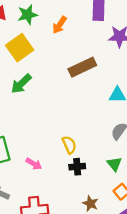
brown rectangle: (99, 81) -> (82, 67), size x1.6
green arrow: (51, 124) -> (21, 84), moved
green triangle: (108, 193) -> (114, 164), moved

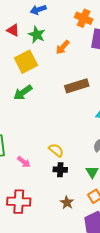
green star: (28, 15) -> (37, 35), turned 30
yellow semicircle: (69, 145) -> (56, 150), turned -35

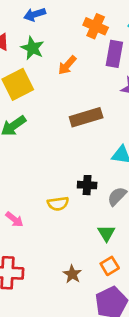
yellow semicircle: (56, 150) -> (58, 204), turned 133
black cross: (60, 170) -> (87, 185), moved

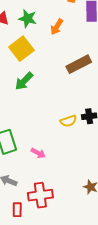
yellow semicircle: (58, 204) -> (68, 121), moved

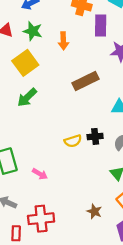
orange arrow: (57, 27) -> (63, 41), turned -35

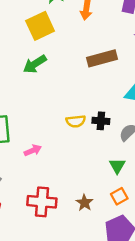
pink arrow: (40, 174) -> (33, 150), turned -64
red cross: (41, 219) -> (42, 202), moved

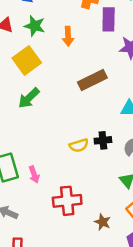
pink arrow: (33, 150) -> (34, 175), moved, turned 105
red cross: (42, 202) -> (67, 201), moved

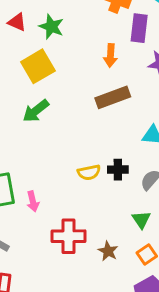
orange arrow: (68, 36) -> (110, 55), moved
brown star: (102, 222) -> (108, 251), moved

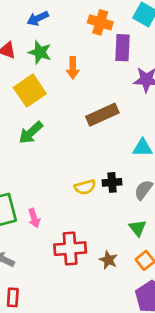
orange arrow: (110, 55) -> (73, 68), moved

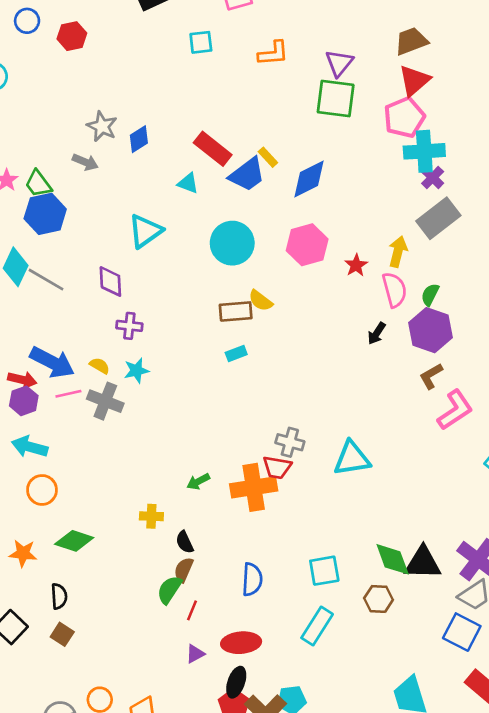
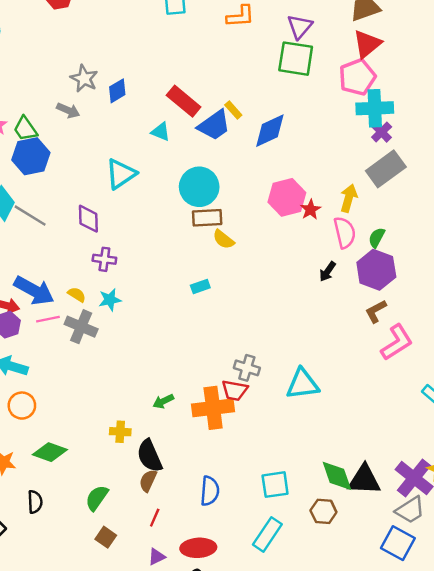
pink hexagon: (307, 245) -> (287, 197), moved
brown rectangle: (236, 311) -> (207, 218), moved
black semicircle: (185, 542) -> (150, 456), size x1.6
green semicircle: (169, 590) -> (97, 498), moved
brown square: (62, 634) -> (106, 537), moved

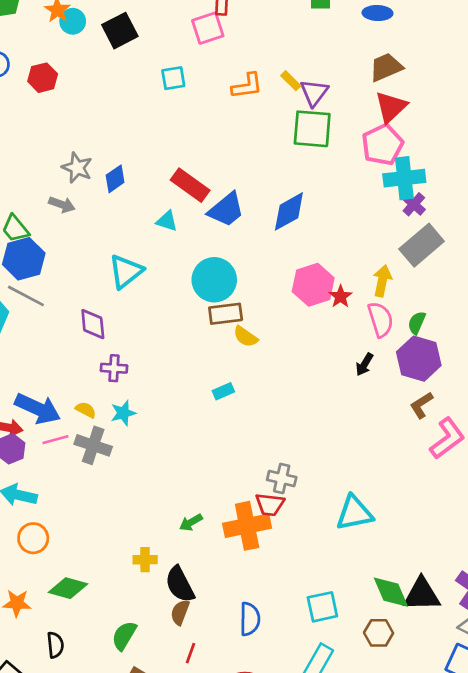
yellow rectangle: (233, 110) -> (291, 81), moved
gray line: (30, 216) -> (26, 296), moved
cyan triangle: (302, 384) -> (354, 513), moved

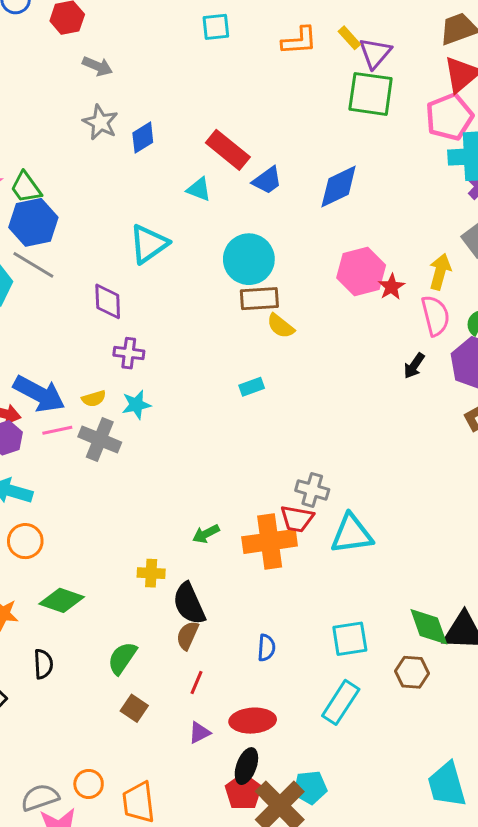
gray arrow: (62, 205) -> (97, 66), moved
blue trapezoid: (226, 210) -> (267, 180), size x0.7
yellow semicircle: (86, 410) -> (94, 399), turned 132
cyan triangle: (354, 513) -> (352, 534), moved
blue semicircle: (250, 619) -> (266, 648), size x0.7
------------------------------------------------------------------------
Exercise requirements - Please retype, exactly and with the pictures left out, the lines from the line containing "green semicircle: (169, 590)" through the last line of the records above.

Your response -
green semicircle: (169, 590) -> (97, 498), moved
brown square: (62, 634) -> (106, 537), moved

yellow rectangle: (233, 110) -> (291, 81), moved
gray line: (30, 216) -> (26, 296), moved
cyan triangle: (302, 384) -> (354, 513), moved

gray arrow: (62, 205) -> (97, 66), moved
blue trapezoid: (226, 210) -> (267, 180), size x0.7
yellow semicircle: (86, 410) -> (94, 399), turned 132
cyan triangle: (354, 513) -> (352, 534), moved
blue semicircle: (250, 619) -> (266, 648), size x0.7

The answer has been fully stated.